--- BEGIN ---

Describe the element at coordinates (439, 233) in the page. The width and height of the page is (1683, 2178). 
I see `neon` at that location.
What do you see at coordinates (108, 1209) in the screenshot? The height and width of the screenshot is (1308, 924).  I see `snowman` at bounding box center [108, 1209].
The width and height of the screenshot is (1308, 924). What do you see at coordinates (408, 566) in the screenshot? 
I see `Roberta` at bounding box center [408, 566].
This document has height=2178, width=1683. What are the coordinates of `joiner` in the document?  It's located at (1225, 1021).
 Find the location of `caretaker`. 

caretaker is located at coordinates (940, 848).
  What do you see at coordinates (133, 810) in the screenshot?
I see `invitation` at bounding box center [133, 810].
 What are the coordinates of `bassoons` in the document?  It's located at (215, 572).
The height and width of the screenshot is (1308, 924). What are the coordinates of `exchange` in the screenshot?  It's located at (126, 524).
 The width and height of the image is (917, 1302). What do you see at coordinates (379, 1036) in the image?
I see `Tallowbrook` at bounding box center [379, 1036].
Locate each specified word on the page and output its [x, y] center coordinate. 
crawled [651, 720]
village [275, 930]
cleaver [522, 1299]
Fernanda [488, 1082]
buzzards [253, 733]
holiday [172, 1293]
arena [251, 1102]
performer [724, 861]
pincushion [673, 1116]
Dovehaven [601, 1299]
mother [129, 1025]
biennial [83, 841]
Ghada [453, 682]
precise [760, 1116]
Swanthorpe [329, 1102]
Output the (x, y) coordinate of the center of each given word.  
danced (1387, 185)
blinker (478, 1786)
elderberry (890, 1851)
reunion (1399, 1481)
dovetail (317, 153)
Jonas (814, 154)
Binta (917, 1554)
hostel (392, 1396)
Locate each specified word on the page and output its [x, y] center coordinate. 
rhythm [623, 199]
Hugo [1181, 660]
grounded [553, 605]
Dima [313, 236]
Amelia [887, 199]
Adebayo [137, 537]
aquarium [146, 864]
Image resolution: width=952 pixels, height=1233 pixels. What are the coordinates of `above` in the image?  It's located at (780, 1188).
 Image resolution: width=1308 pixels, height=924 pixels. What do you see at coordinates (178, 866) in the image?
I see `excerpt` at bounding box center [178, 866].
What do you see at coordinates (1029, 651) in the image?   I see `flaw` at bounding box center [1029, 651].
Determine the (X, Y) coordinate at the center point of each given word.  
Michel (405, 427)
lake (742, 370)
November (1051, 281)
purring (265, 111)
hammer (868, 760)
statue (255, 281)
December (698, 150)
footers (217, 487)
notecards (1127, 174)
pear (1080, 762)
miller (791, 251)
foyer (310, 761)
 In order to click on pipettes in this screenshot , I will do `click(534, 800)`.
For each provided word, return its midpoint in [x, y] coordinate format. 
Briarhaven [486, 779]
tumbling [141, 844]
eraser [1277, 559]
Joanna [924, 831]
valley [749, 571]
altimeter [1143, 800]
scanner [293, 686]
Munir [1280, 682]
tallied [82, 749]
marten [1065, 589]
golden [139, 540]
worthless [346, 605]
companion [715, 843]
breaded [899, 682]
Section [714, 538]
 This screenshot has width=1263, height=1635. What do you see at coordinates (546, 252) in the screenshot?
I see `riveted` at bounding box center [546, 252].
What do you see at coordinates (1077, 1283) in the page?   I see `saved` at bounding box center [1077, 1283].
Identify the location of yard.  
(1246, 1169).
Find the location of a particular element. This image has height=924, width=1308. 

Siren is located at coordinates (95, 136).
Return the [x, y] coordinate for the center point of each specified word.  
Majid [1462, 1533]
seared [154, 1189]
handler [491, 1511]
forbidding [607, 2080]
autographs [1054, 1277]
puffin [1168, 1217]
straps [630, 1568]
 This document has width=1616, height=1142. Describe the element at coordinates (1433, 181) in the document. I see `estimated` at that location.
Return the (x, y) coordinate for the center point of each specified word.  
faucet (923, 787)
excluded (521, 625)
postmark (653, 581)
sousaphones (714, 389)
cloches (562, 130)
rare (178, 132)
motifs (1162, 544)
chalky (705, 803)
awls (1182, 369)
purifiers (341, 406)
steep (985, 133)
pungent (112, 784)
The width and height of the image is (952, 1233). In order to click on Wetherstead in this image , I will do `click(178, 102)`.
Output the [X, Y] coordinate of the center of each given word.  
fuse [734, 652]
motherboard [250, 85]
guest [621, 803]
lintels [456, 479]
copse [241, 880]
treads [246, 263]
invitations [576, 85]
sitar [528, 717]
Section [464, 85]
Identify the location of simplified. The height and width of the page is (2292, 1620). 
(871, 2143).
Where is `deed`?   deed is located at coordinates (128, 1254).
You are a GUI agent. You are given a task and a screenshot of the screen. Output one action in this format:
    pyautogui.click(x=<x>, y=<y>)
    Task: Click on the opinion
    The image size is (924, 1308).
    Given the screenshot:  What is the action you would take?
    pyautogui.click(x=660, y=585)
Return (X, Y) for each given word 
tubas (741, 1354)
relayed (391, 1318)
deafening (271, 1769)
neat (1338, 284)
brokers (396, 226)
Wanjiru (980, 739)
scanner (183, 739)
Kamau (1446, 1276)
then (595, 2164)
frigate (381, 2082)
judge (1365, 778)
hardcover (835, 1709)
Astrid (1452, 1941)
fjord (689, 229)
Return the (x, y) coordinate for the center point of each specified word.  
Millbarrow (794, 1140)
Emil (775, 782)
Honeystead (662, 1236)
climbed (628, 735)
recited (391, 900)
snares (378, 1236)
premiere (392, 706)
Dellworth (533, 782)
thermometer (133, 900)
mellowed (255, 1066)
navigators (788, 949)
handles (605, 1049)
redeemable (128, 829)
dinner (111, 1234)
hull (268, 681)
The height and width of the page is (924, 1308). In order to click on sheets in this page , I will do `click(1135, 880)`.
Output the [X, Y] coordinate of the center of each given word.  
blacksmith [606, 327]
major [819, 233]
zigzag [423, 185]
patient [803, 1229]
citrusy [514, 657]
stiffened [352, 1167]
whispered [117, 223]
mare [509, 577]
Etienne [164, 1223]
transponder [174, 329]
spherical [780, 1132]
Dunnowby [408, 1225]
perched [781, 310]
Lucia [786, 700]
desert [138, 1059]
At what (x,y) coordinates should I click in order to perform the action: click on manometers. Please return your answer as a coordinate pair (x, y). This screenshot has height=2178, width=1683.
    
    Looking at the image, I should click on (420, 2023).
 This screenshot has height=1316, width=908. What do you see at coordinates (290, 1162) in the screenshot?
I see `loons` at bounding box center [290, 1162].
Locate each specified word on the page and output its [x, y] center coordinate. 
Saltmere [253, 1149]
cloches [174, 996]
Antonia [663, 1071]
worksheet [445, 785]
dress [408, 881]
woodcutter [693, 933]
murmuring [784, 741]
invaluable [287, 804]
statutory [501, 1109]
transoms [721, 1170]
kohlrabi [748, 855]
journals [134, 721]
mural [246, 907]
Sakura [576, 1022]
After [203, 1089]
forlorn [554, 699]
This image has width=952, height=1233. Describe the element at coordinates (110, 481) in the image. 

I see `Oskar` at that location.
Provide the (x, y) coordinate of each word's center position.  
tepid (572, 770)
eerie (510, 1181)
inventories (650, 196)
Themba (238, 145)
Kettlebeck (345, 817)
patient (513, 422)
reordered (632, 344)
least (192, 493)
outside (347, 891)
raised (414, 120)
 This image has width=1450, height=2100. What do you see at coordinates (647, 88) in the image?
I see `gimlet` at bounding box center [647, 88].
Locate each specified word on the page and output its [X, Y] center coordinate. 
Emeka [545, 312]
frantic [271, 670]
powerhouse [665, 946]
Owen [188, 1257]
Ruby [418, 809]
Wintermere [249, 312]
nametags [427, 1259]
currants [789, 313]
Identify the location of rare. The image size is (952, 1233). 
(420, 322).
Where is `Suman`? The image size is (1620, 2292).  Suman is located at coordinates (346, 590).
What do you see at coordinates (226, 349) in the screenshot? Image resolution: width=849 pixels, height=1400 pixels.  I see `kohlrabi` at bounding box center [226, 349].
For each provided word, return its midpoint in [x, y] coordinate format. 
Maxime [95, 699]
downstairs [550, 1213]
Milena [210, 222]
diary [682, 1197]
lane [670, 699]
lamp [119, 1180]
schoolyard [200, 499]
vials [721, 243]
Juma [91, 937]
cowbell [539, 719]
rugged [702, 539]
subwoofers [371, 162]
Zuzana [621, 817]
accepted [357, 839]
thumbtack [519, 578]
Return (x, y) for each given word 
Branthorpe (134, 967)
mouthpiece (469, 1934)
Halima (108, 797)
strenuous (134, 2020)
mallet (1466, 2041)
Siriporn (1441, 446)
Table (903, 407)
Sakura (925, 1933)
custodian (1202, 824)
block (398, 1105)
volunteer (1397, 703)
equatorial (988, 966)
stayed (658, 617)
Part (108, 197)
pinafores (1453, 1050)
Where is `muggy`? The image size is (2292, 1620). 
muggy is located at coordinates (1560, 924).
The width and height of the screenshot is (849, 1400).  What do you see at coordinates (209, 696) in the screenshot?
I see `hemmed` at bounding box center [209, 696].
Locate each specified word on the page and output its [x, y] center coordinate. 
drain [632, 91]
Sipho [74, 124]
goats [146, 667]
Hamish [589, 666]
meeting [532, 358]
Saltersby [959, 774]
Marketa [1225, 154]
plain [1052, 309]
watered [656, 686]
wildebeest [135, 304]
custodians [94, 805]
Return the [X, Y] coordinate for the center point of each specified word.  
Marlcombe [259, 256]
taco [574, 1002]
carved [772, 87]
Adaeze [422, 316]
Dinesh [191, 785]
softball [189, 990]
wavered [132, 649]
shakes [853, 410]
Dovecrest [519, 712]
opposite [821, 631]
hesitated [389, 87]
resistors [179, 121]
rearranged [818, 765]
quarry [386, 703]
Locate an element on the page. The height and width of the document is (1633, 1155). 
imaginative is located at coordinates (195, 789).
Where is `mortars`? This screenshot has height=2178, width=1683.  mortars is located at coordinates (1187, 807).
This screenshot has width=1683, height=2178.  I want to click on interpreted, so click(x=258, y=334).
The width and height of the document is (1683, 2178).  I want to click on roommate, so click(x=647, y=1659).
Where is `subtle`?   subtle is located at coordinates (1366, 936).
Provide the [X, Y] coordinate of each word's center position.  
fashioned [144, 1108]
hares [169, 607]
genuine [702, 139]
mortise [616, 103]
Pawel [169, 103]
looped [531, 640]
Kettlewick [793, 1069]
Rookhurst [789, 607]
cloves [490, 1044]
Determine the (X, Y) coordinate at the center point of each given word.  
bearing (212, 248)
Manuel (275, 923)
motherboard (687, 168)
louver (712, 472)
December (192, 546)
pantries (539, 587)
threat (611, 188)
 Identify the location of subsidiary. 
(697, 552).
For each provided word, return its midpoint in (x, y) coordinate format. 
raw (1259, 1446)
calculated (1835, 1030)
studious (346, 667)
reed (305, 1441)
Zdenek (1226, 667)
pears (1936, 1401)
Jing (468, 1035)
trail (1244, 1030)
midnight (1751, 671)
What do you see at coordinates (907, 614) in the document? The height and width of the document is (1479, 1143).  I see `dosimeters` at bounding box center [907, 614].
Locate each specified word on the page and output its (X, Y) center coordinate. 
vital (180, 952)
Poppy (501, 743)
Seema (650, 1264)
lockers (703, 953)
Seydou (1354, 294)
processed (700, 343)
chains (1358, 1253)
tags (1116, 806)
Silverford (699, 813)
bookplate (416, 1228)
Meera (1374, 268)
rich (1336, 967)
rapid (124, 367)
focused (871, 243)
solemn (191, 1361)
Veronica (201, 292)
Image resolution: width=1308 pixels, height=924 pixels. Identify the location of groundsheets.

--- END ---

**What the task asks:**
Reproduce the rows starting at the line containing "What do you see at coordinates (1077, 1283)" and ending at the line containing "This document has width=1616, height=1142.", with "specified word" changed to "given word" and everything else left as it is.

**Answer for the task:**
What do you see at coordinates (1077, 1283) in the page?   I see `saved` at bounding box center [1077, 1283].
Identify the location of yard.  
(1246, 1169).
Find the location of a particular element. This image has height=924, width=1308. 

Siren is located at coordinates (95, 136).
Return the [x, y] coordinate for the center point of each given word.  
Majid [1462, 1533]
seared [154, 1189]
handler [491, 1511]
forbidding [607, 2080]
autographs [1054, 1277]
puffin [1168, 1217]
straps [630, 1568]
 This document has width=1616, height=1142. Describe the element at coordinates (1433, 181) in the document. I see `estimated` at that location.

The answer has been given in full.